WORK INSTRUCTION
From the line containing "pink square at" down to the line containing "gray square at (428, 78): moved 4 px right" in the records below, reproduce every line exactly, ends included, and omit all others.

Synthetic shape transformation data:
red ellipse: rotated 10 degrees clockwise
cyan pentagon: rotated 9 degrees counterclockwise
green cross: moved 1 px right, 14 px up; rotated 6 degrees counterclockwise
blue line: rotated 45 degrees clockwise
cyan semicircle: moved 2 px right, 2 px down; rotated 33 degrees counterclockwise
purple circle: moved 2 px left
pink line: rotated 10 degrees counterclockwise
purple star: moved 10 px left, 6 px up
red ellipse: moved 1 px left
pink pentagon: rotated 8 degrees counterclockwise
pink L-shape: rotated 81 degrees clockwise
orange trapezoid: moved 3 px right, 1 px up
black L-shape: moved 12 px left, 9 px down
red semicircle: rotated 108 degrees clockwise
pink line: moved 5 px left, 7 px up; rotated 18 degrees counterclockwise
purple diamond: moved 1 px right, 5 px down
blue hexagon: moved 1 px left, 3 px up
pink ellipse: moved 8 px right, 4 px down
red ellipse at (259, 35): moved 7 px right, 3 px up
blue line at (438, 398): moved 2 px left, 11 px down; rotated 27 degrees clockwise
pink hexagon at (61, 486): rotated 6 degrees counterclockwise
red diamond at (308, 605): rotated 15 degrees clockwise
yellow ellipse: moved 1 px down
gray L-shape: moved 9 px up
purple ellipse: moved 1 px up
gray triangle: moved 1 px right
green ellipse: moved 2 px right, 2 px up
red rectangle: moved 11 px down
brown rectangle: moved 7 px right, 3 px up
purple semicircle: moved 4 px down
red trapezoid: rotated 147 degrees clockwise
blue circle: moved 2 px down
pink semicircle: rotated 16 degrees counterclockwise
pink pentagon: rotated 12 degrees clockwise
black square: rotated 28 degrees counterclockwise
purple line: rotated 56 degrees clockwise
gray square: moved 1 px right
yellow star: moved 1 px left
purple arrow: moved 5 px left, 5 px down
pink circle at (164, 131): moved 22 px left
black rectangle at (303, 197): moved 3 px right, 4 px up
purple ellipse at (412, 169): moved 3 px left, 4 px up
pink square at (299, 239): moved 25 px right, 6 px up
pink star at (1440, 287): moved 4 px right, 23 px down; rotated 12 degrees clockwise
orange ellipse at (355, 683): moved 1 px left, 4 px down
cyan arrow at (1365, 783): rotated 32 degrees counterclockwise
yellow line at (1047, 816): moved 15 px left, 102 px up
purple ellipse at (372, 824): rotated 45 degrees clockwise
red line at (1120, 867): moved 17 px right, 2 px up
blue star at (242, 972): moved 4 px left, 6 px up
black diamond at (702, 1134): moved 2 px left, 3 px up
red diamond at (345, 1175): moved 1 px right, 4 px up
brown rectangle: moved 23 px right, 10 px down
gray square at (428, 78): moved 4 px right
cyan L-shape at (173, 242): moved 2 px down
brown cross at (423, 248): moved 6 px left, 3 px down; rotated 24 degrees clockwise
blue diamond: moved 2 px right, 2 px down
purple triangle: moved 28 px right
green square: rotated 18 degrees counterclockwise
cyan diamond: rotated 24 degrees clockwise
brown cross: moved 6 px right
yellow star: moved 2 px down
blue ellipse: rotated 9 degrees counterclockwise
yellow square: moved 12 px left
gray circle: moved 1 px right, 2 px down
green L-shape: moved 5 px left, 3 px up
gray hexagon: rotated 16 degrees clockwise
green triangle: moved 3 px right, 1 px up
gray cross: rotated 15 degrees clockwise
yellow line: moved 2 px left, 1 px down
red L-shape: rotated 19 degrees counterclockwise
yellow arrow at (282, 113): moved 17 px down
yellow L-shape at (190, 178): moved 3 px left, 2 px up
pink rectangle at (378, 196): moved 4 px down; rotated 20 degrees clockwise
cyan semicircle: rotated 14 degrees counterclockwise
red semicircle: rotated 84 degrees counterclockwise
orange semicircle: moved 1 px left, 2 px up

SOLUTION TO THIS TASK
pink square at (299, 239): moved 25 px right, 6 px up
pink star at (1440, 287): moved 4 px right, 23 px down; rotated 12 degrees clockwise
orange ellipse at (355, 683): moved 1 px left, 4 px down
cyan arrow at (1365, 783): rotated 32 degrees counterclockwise
yellow line at (1047, 816): moved 15 px left, 102 px up
purple ellipse at (372, 824): rotated 45 degrees clockwise
red line at (1120, 867): moved 17 px right, 2 px up
blue star at (242, 972): moved 4 px left, 6 px up
black diamond at (702, 1134): moved 2 px left, 3 px up
red diamond at (345, 1175): moved 1 px right, 4 px up
brown rectangle: moved 23 px right, 10 px down
gray square at (428, 78): moved 4 px right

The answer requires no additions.